What to work on →
Repeat the listing that follows exactly. Pictures are not part of the copy.

<<<<

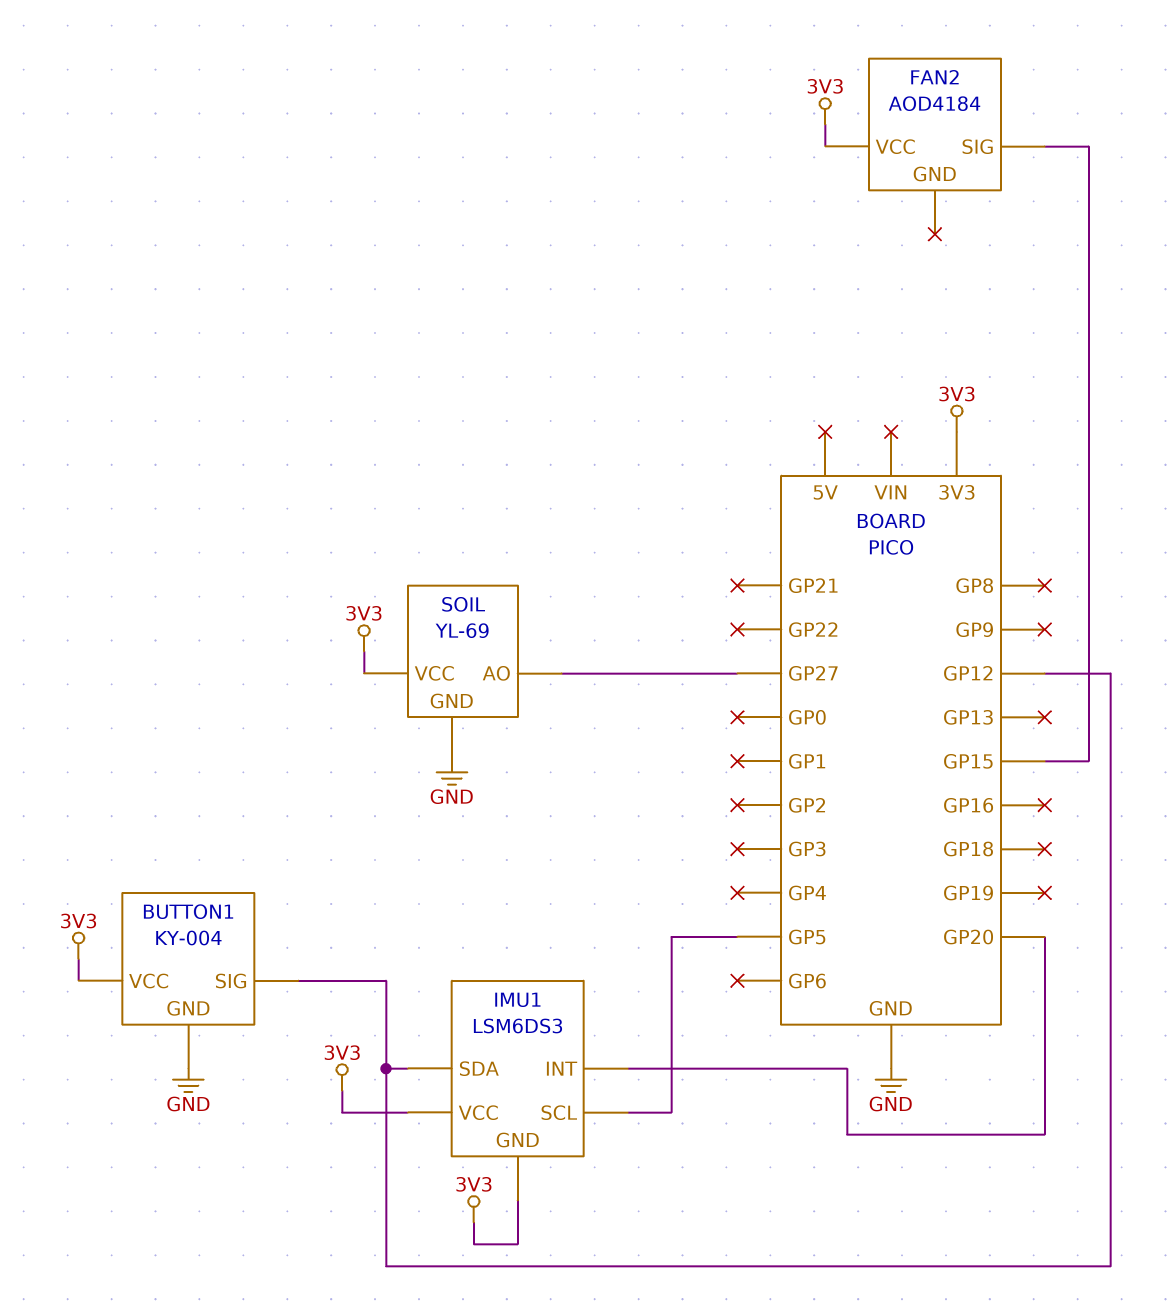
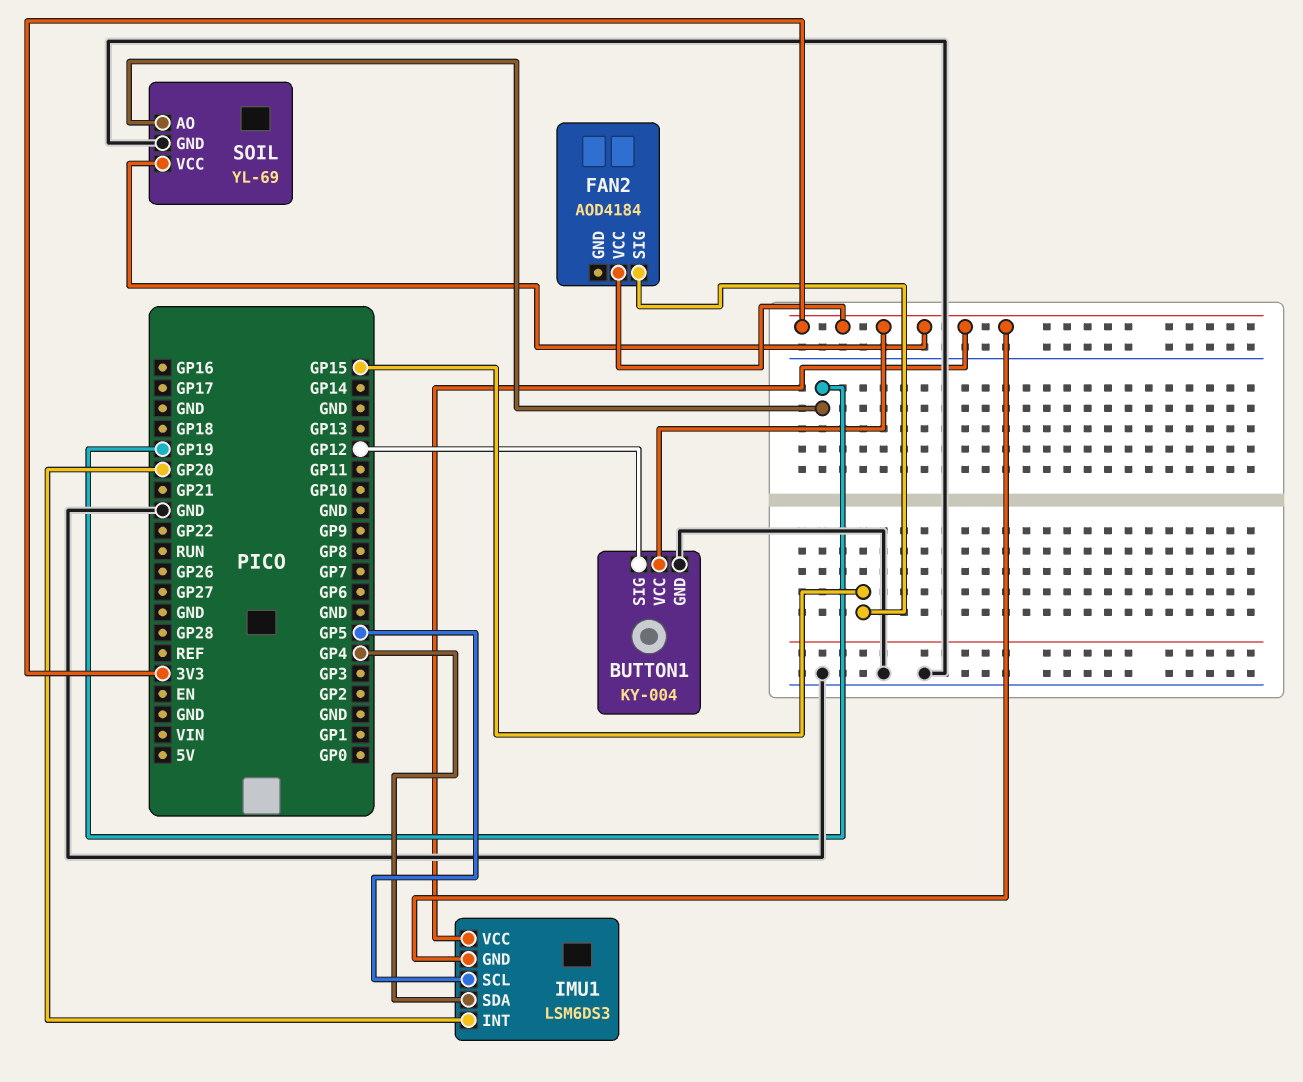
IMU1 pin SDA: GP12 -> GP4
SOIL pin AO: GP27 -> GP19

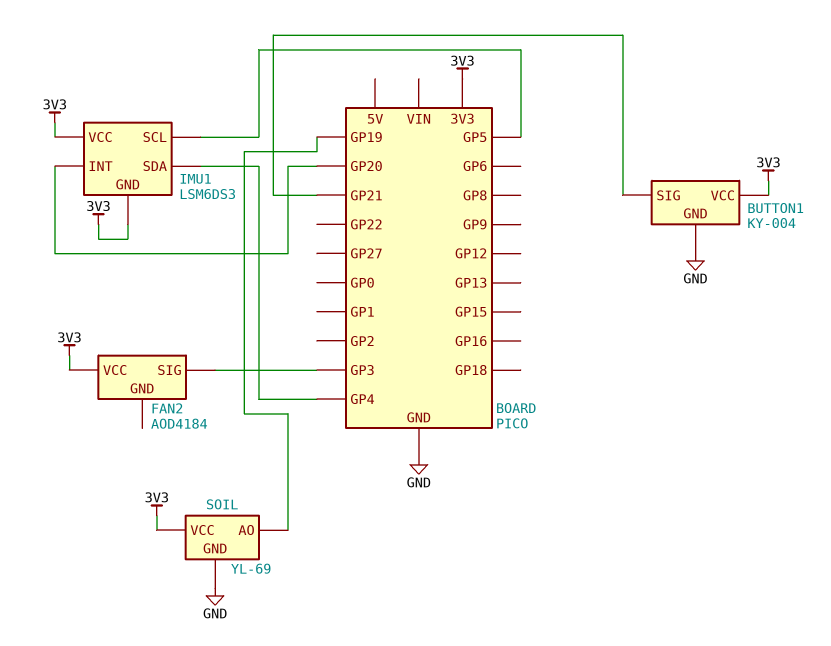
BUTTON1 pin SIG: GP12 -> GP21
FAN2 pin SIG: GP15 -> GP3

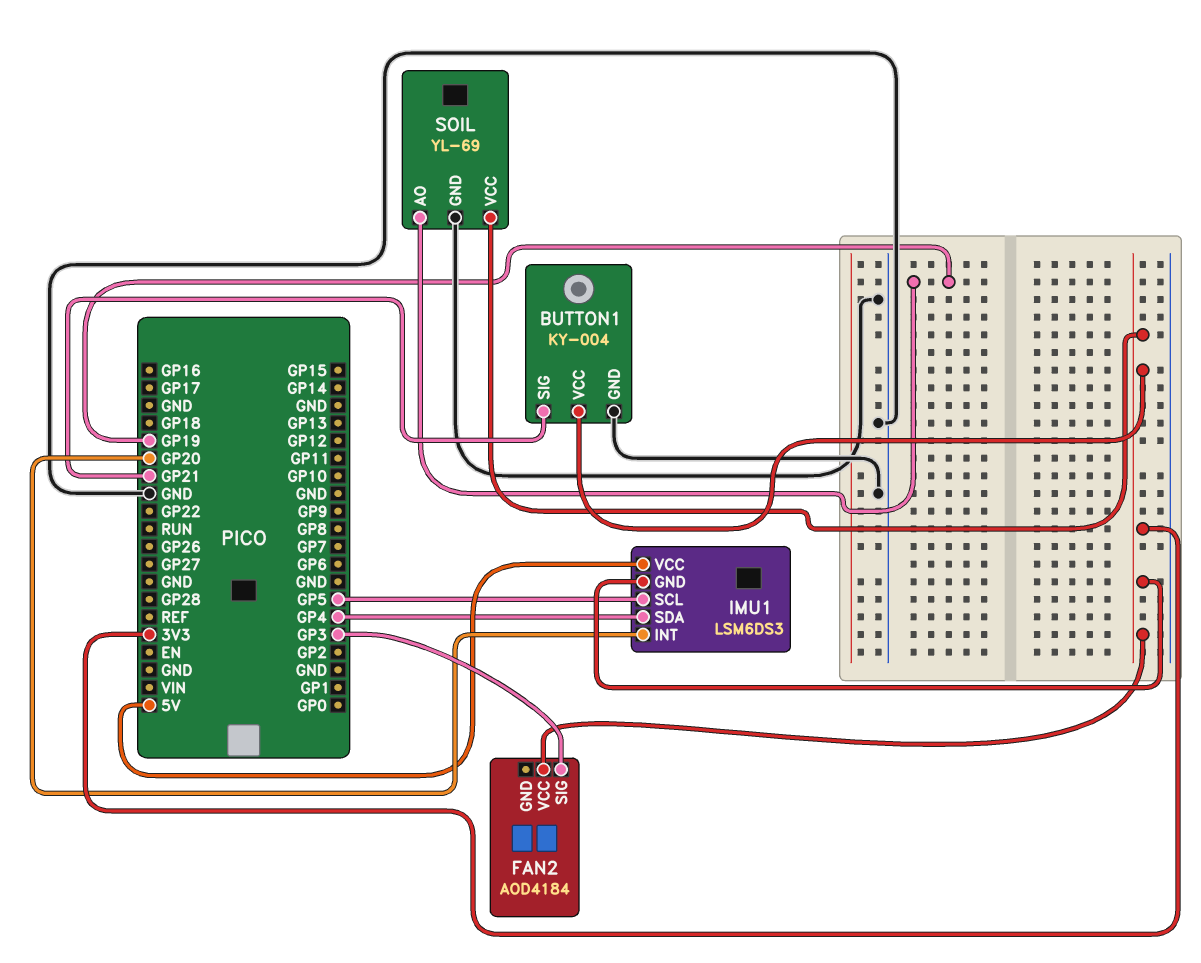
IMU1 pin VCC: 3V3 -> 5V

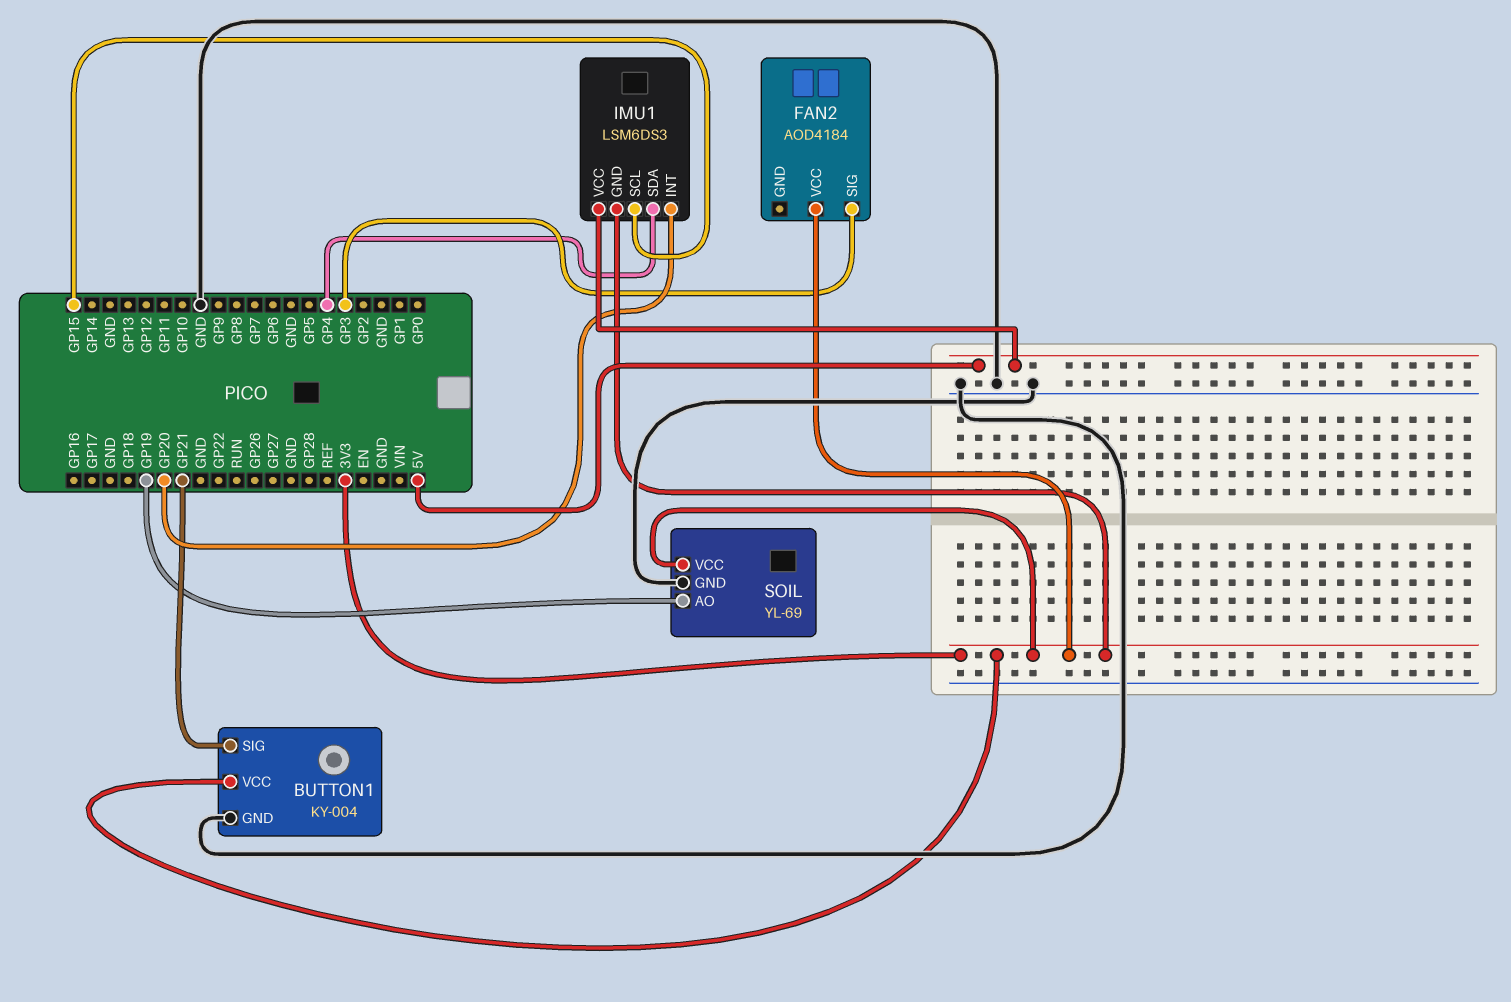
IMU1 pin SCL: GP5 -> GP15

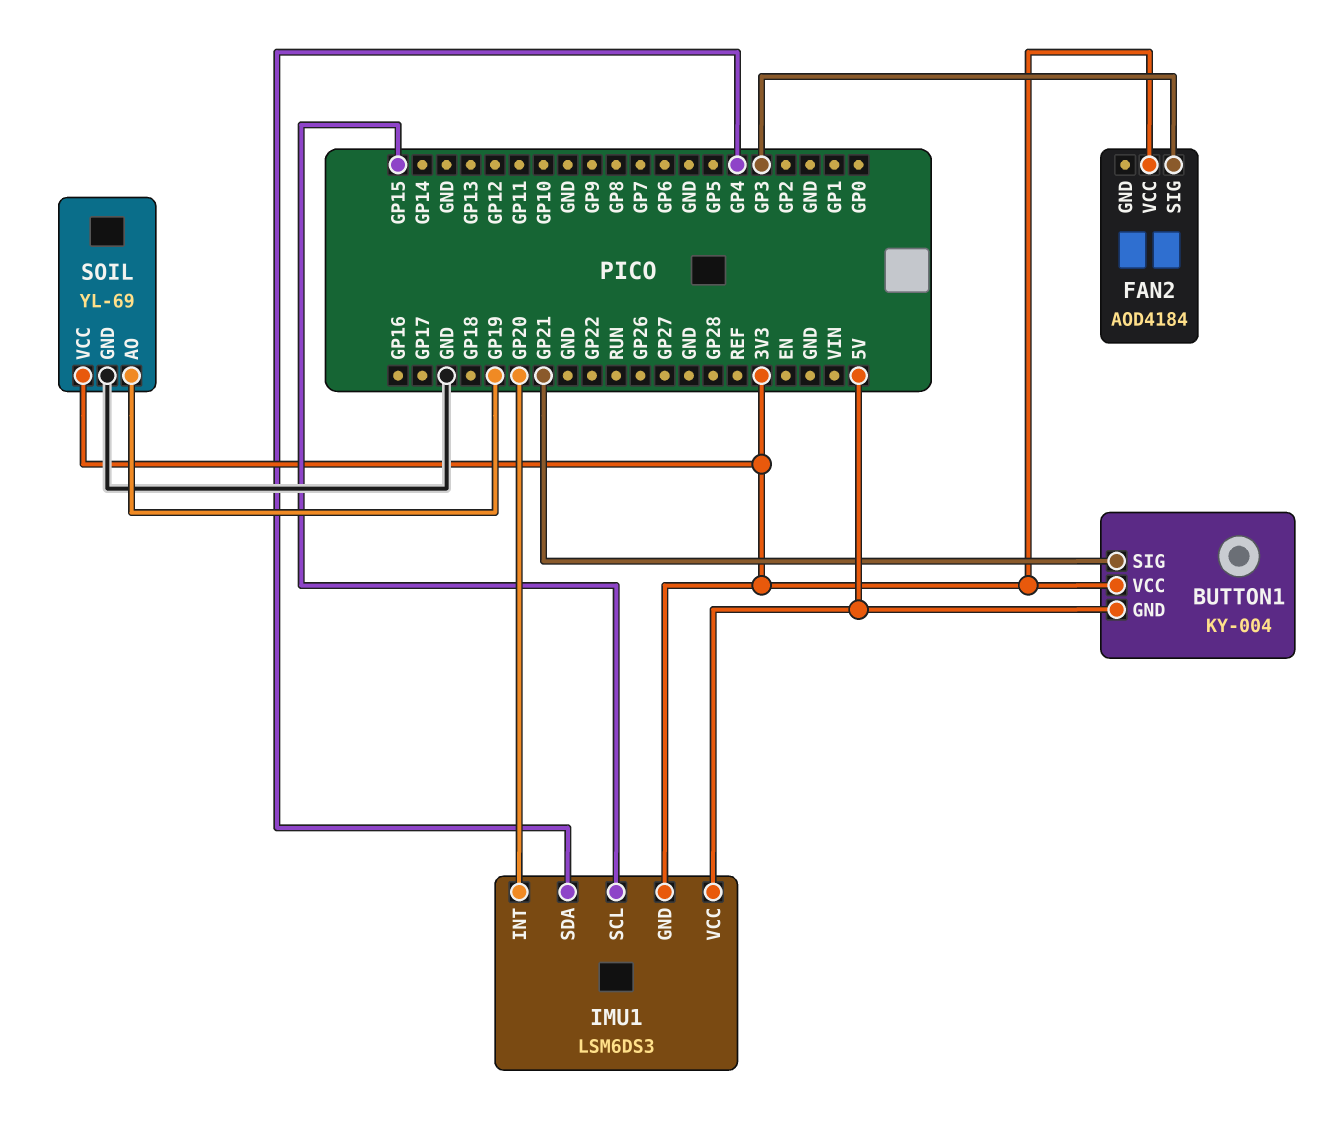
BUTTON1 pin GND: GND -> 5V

>>>>

Result below →
IMU1 pin SDA: GP12 -> GP4
SOIL pin AO: GP27 -> GP19

BUTTON1 pin SIG: GP12 -> GP21
FAN2 pin SIG: GP15 -> GP3

IMU1 pin VCC: 3V3 -> 5V

IMU1 pin SCL: GP5 -> GP15

BUTTON1 pin GND: GND -> 5V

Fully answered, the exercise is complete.